*Description of the task*
Using the entries that follow, report how many lines contain the word "blue". Only the number is wanted.

^^^^^^^^

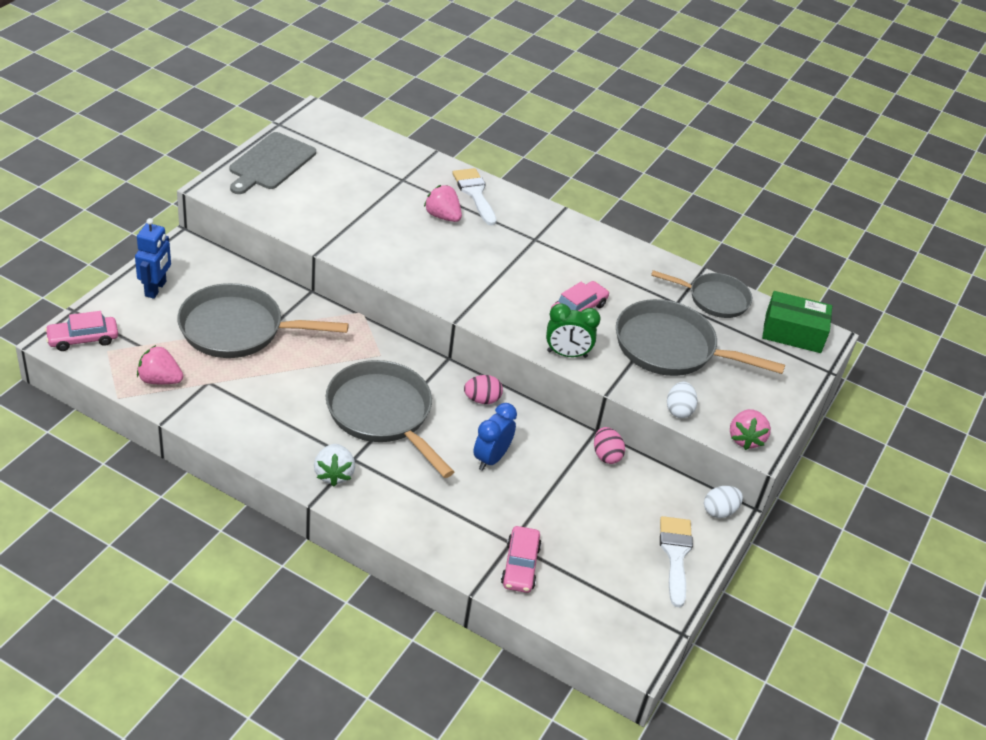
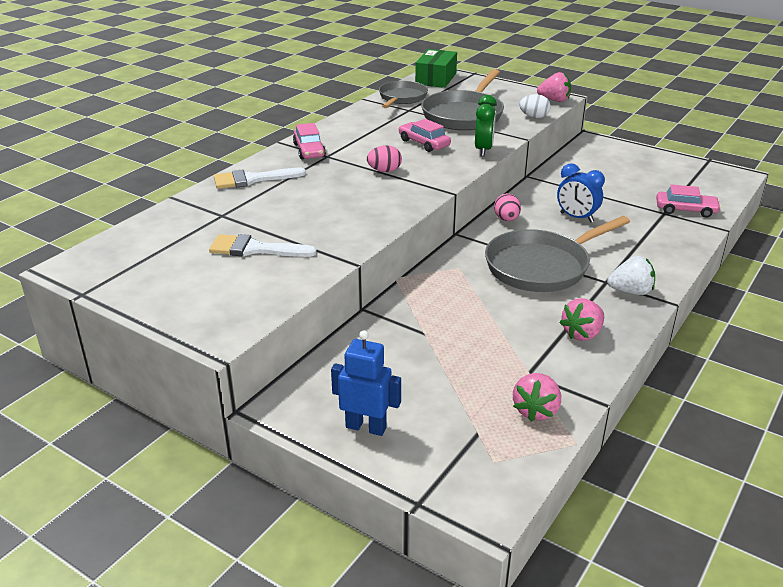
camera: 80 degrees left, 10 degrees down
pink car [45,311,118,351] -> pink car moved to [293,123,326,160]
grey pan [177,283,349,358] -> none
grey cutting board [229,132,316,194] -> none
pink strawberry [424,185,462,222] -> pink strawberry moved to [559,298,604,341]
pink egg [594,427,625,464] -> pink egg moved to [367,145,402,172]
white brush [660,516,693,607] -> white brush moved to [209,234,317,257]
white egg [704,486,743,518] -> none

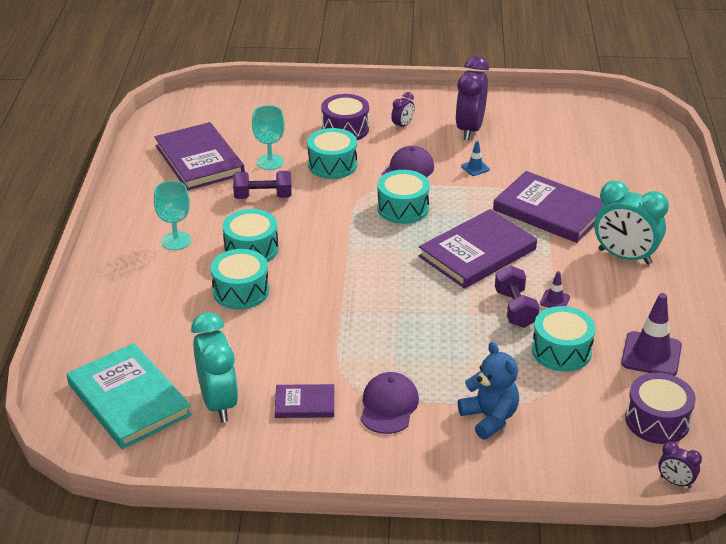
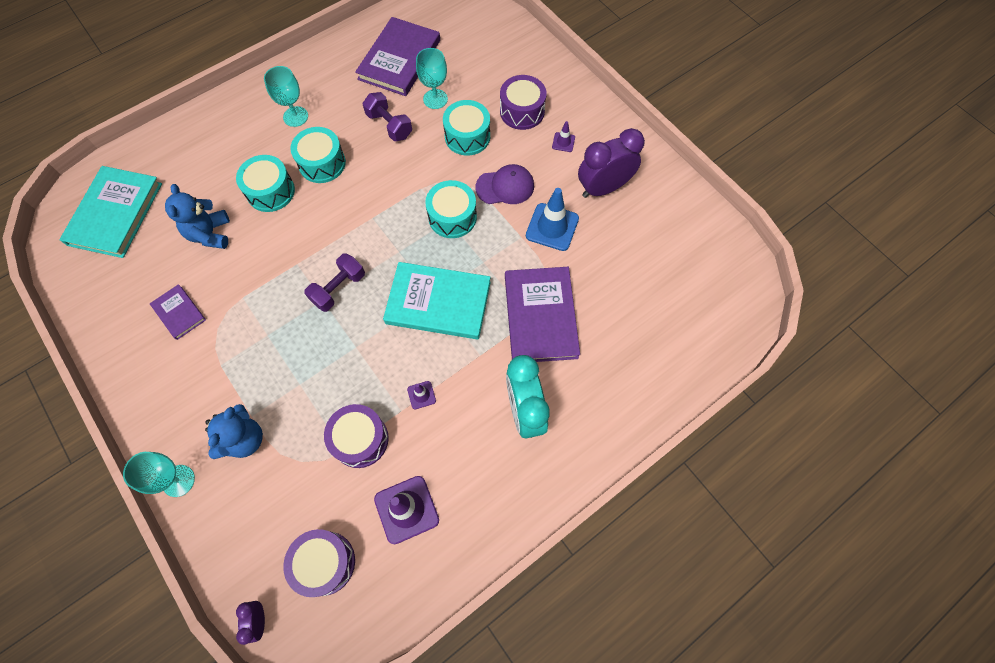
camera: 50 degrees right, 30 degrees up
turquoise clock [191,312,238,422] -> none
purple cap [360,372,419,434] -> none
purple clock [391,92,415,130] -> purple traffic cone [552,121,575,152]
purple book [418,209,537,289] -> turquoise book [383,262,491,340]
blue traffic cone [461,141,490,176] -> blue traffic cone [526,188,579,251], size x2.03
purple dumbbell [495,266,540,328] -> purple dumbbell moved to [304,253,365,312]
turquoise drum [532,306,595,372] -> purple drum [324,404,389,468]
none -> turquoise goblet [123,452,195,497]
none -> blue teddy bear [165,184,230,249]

^^^^^^^^

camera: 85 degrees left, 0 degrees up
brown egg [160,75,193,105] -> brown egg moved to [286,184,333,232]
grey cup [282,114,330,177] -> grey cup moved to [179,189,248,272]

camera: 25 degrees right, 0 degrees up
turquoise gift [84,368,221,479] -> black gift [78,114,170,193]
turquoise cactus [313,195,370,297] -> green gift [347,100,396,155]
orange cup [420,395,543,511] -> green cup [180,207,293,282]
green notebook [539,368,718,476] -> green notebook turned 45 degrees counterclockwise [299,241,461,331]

^^^^^^^^

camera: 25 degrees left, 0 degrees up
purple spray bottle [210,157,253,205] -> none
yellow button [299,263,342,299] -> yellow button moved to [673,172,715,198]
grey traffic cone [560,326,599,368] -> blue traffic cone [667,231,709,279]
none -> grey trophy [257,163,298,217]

^^^^^^^^

*Solution to this problem*
3